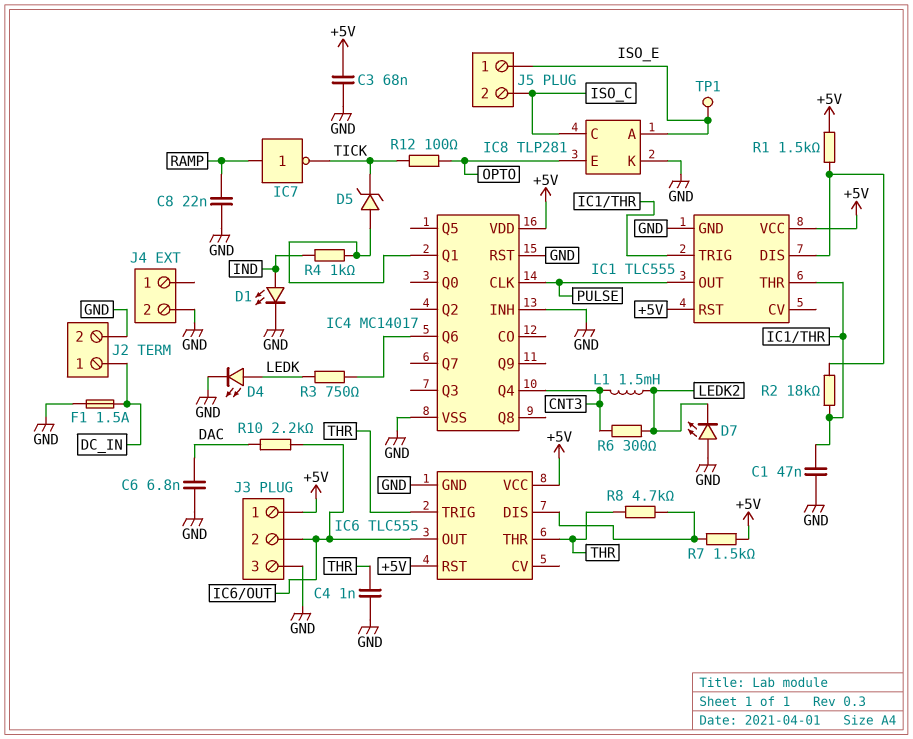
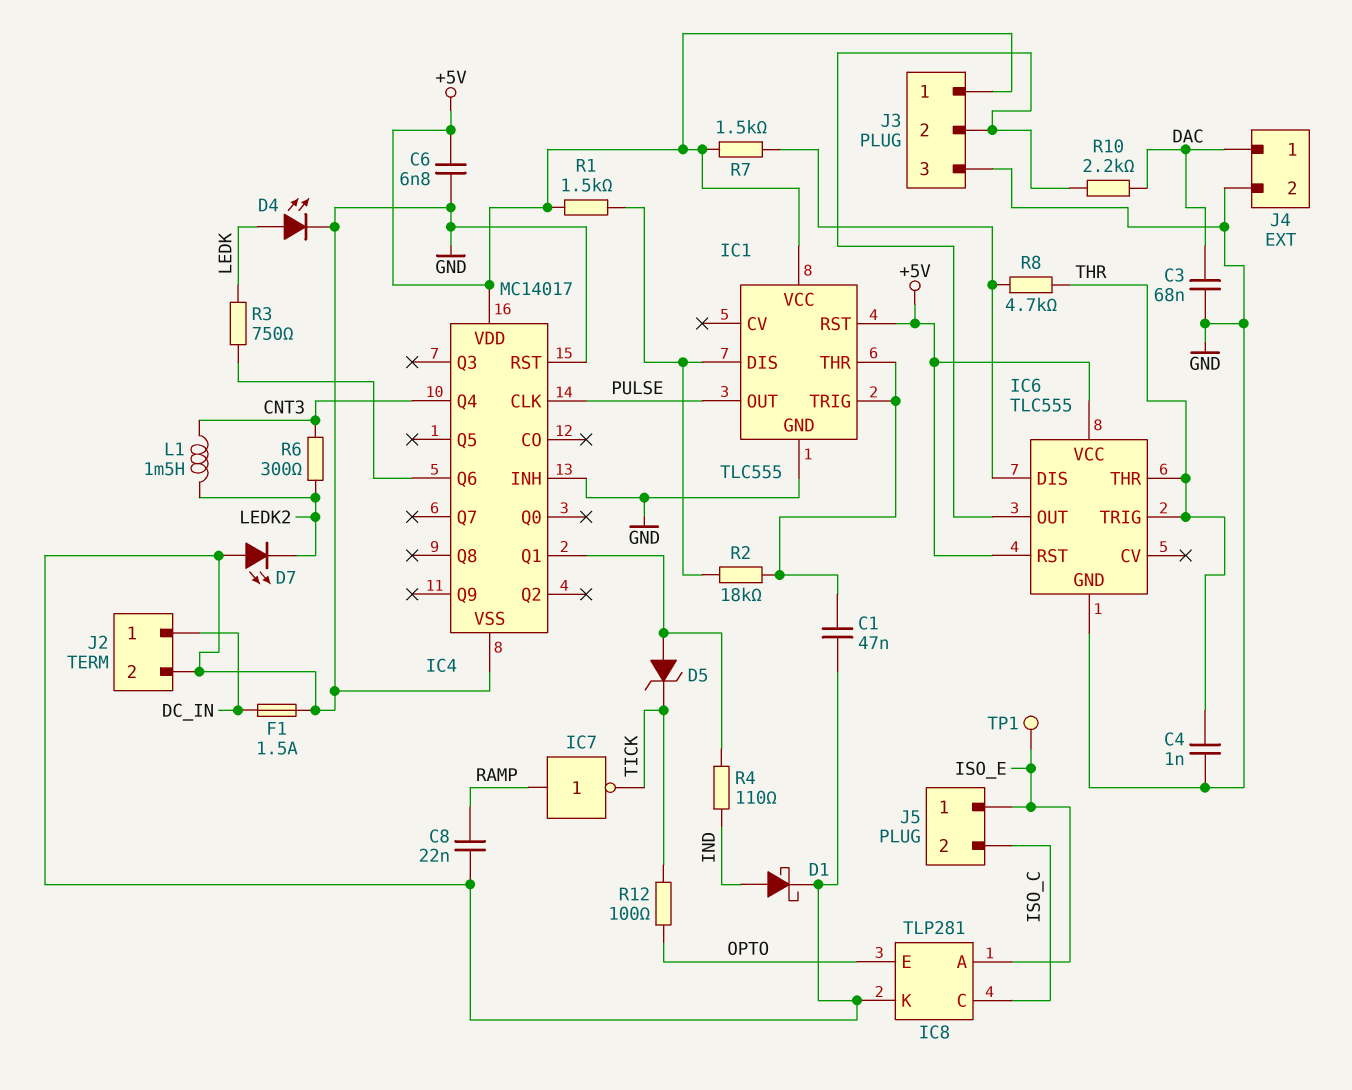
C3: 68nF (+5V, GND) -> 68nF (DAC, GND)
C6: 6.8nF (DAC, GND) -> 6.8nF (+5V, GND)
D1: LED (A IND, K GND) -> schottky (A IND, K GND)
J4 pin 1: none -> DAC
R4: 1k (IC4/Q1, IND) -> 110 (IC4/Q1, IND)

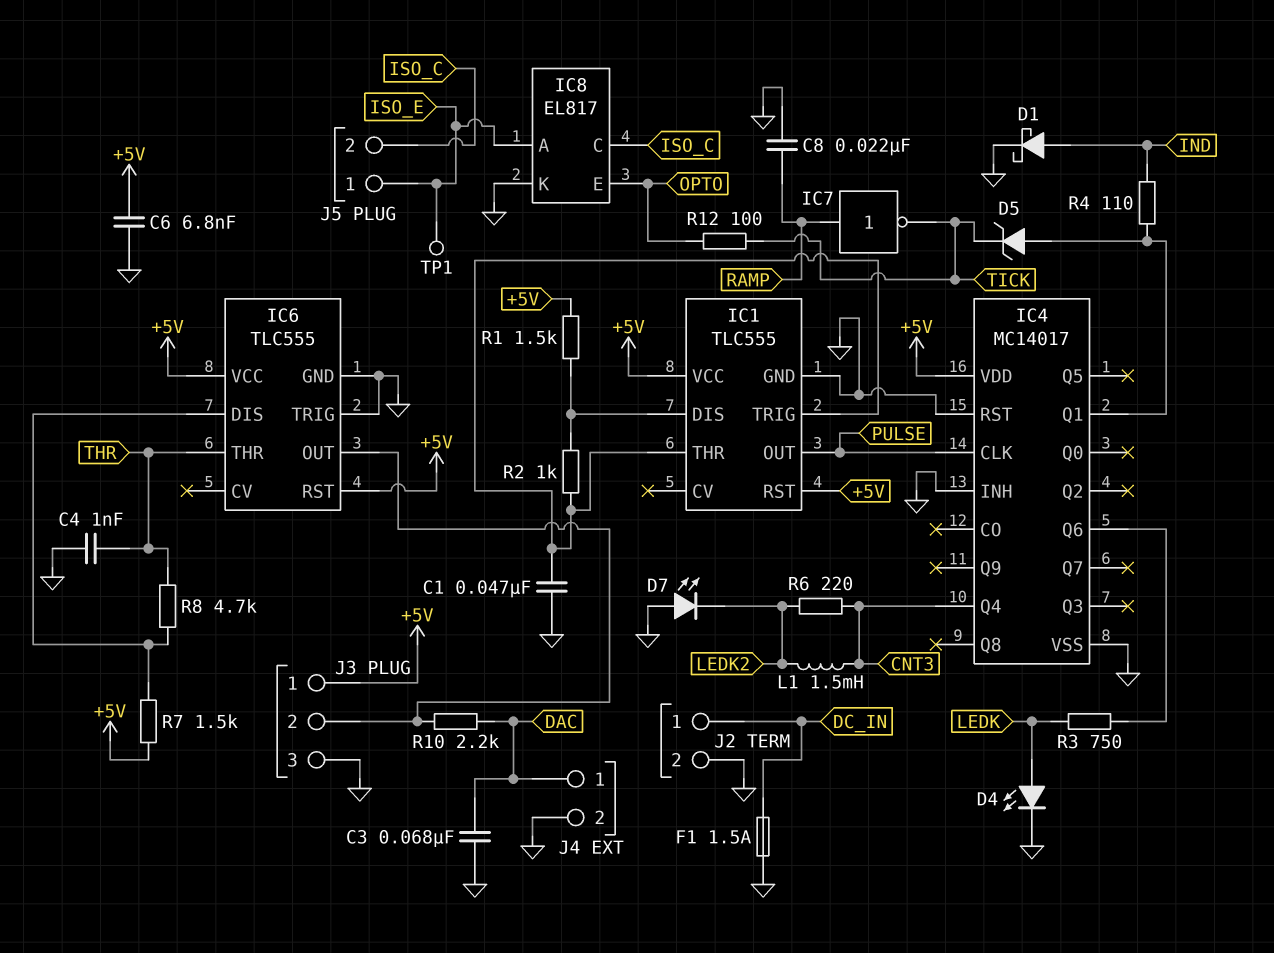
IC6 pin TRIG: THR -> GND
IC8: TLP281 -> EL817
R2: 18k (IC1/DIS, IC1/THR) -> 1k (IC1/DIS, IC1/THR)
R6: 300 (CNT3, LEDK2) -> 220 (CNT3, LEDK2)

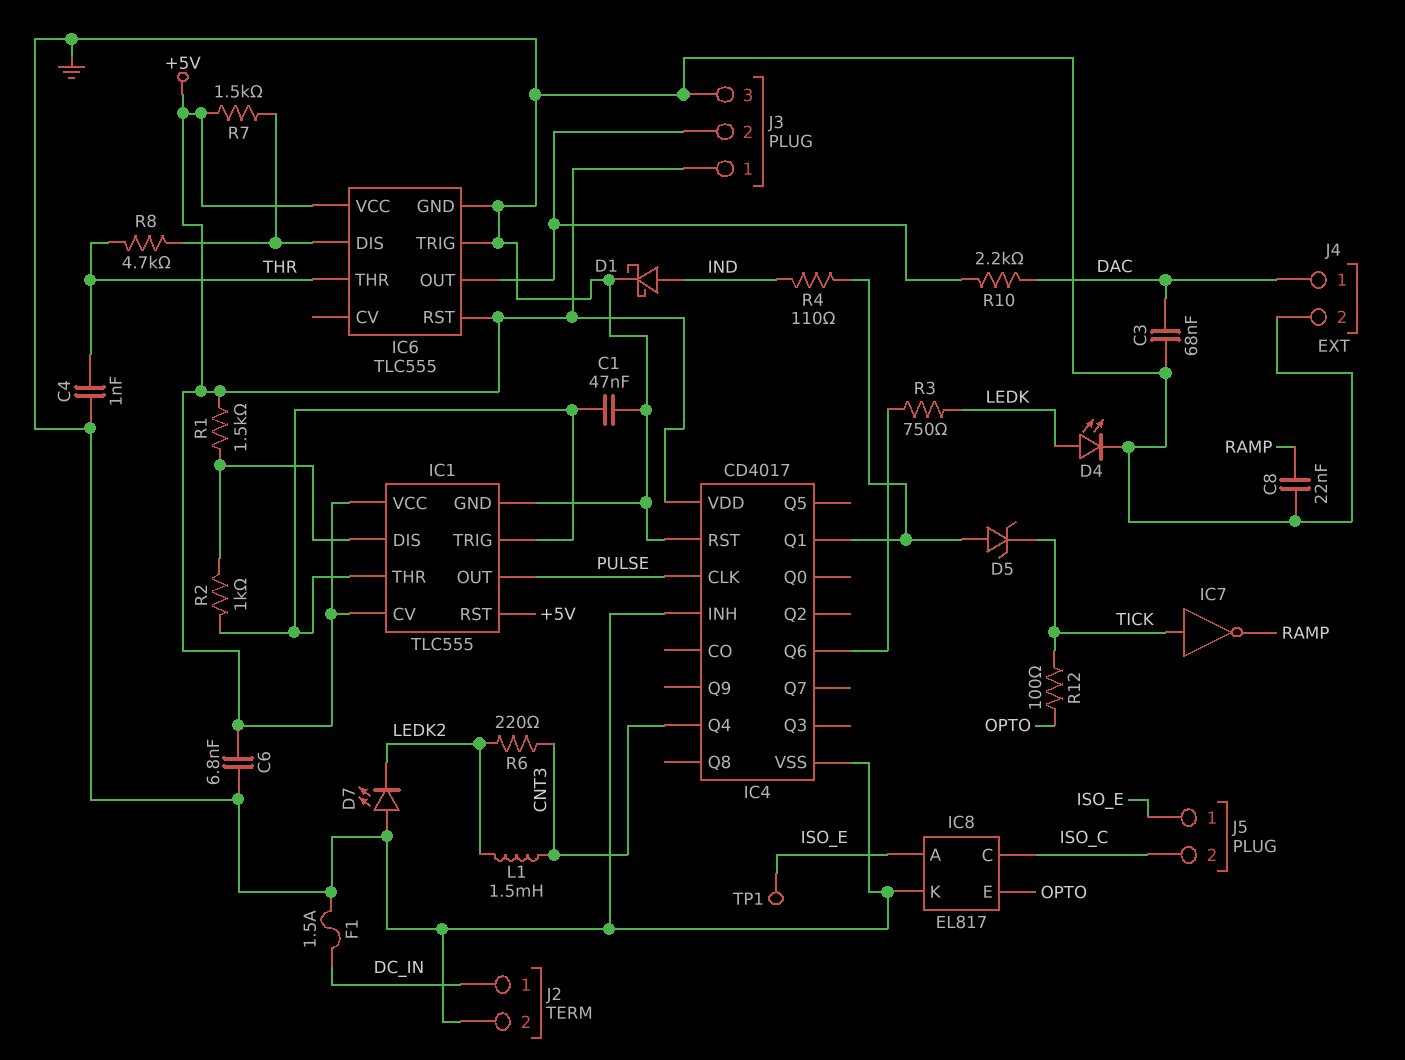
IC1 pin CV: none -> +5V
IC4: MC14017 -> CD4017
IC7: NOT (in RAMP, out TICK) -> NOT (in TICK, out RAMP)

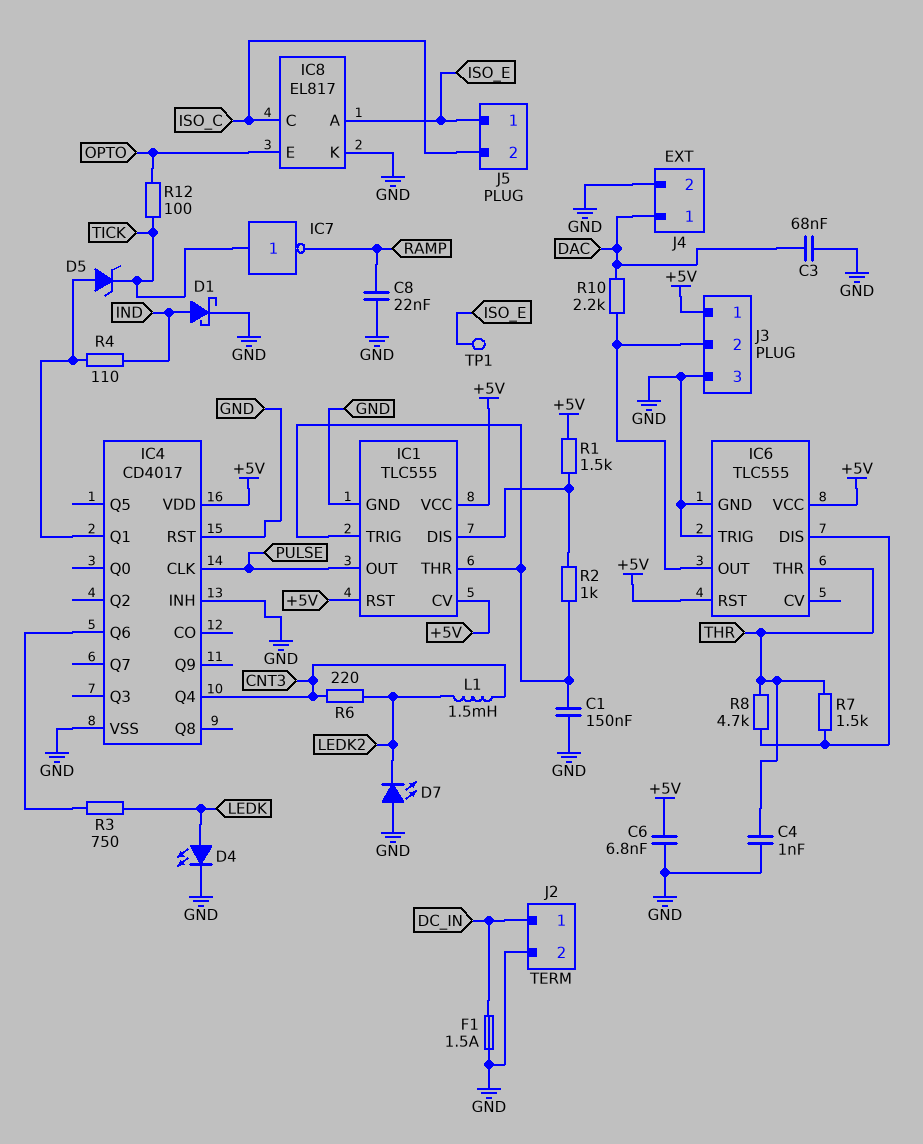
C1: 47nF (GND, IC1/THR) -> 150nF (GND, IC1/THR)
R7: 1.5k (+5V, IC6/DIS) -> 1.5k (IC6/DIS, THR)

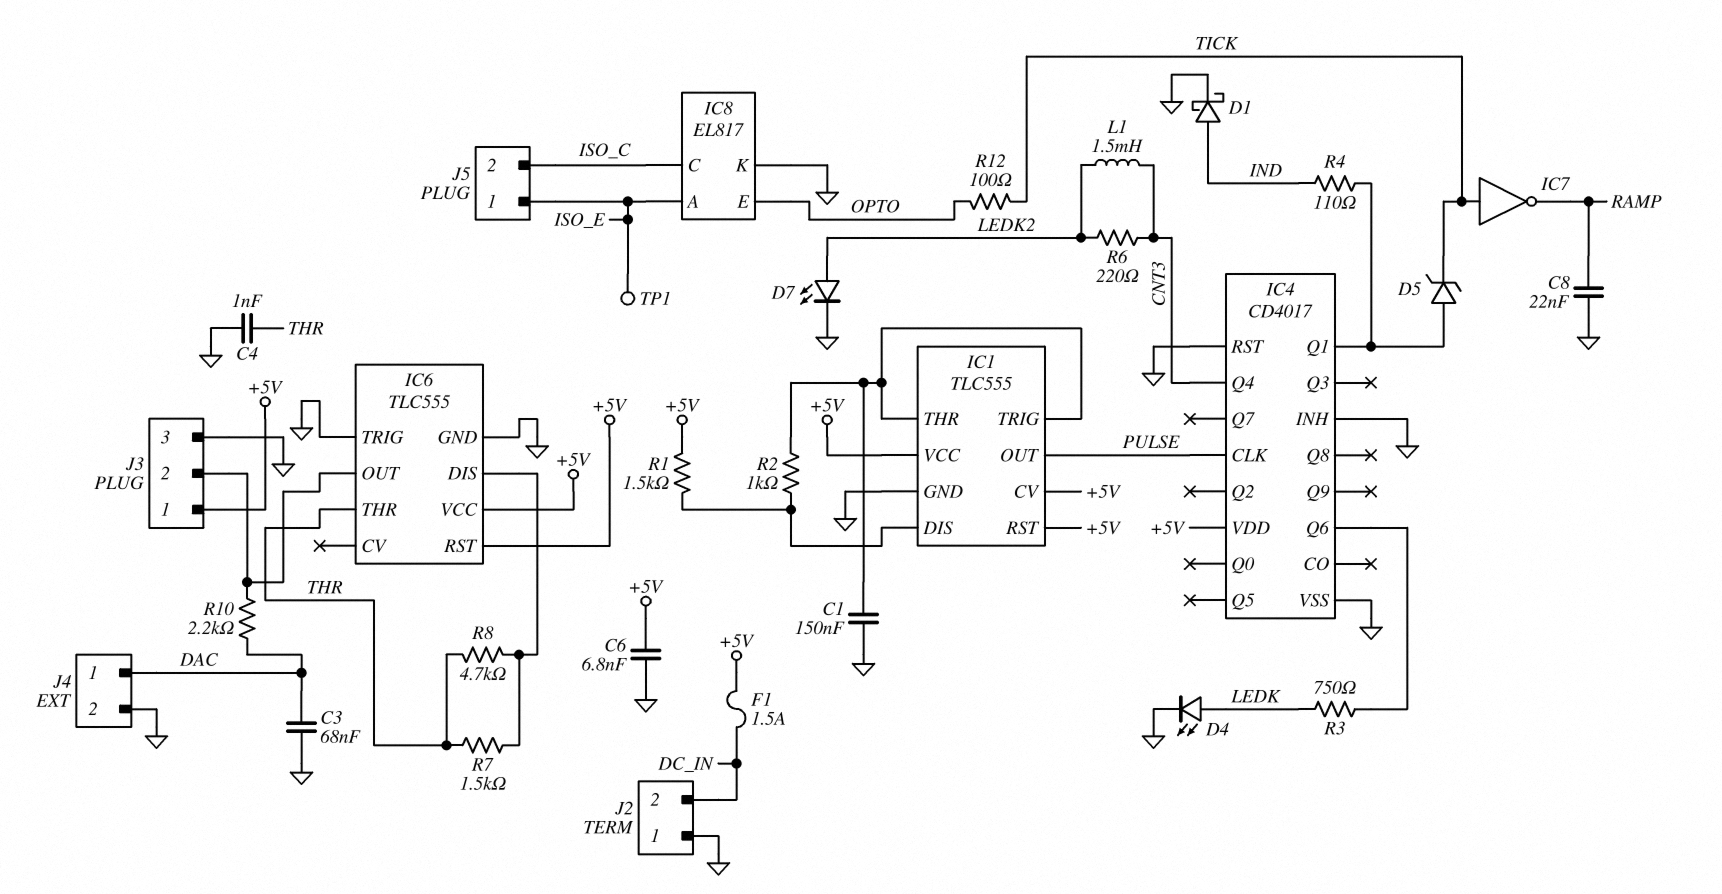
D7: LED (A GND, K LEDK2) -> LED (A LEDK2, K GND)
F1: 1.5A (DC_IN, GND) -> 1.5A (+5V, DC_IN)
J2 pin 1: DC_IN -> GND
J2 pin 2: GND -> DC_IN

What to work on →
Take the records above and transcribe them exactly, dropping every picture.

Completed exercise →
C3: 68nF (+5V, GND) -> 68nF (DAC, GND)
C6: 6.8nF (DAC, GND) -> 6.8nF (+5V, GND)
D1: LED (A IND, K GND) -> schottky (A IND, K GND)
J4 pin 1: none -> DAC
R4: 1k (IC4/Q1, IND) -> 110 (IC4/Q1, IND)

IC6 pin TRIG: THR -> GND
IC8: TLP281 -> EL817
R2: 18k (IC1/DIS, IC1/THR) -> 1k (IC1/DIS, IC1/THR)
R6: 300 (CNT3, LEDK2) -> 220 (CNT3, LEDK2)

IC1 pin CV: none -> +5V
IC4: MC14017 -> CD4017
IC7: NOT (in RAMP, out TICK) -> NOT (in TICK, out RAMP)

C1: 47nF (GND, IC1/THR) -> 150nF (GND, IC1/THR)
R7: 1.5k (+5V, IC6/DIS) -> 1.5k (IC6/DIS, THR)

D7: LED (A GND, K LEDK2) -> LED (A LEDK2, K GND)
F1: 1.5A (DC_IN, GND) -> 1.5A (+5V, DC_IN)
J2 pin 1: DC_IN -> GND
J2 pin 2: GND -> DC_IN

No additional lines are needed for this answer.